YOUR TASK:
Each line starting at the one that contains "(252, 428) = (704, 159): orange" and ending at the one that contains "(355, 62) = (355, 637): pink" must be returned exactly, and the rest of the listing is left out.

EXERCISE MATERIAL:
'''
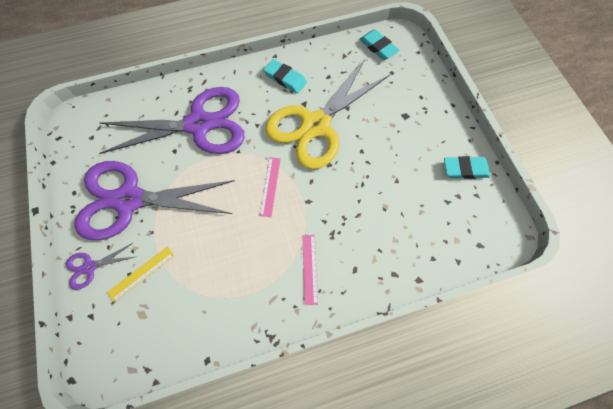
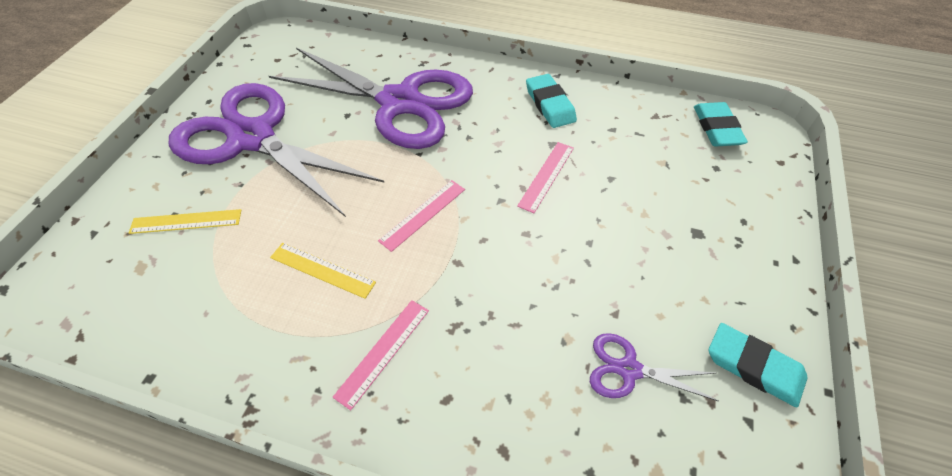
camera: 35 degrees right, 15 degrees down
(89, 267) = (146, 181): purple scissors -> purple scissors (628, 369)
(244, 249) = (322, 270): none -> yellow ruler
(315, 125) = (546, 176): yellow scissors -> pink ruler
'''
'''
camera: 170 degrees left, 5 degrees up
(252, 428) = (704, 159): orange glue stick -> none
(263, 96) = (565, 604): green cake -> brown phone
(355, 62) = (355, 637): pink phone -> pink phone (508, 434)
'''
WORKED SOLUTION:
(252, 428) = (704, 159): orange glue stick -> none
(263, 96) = (565, 604): green cake -> brown phone
(355, 62) = (355, 637): pink phone -> pink phone (508, 434)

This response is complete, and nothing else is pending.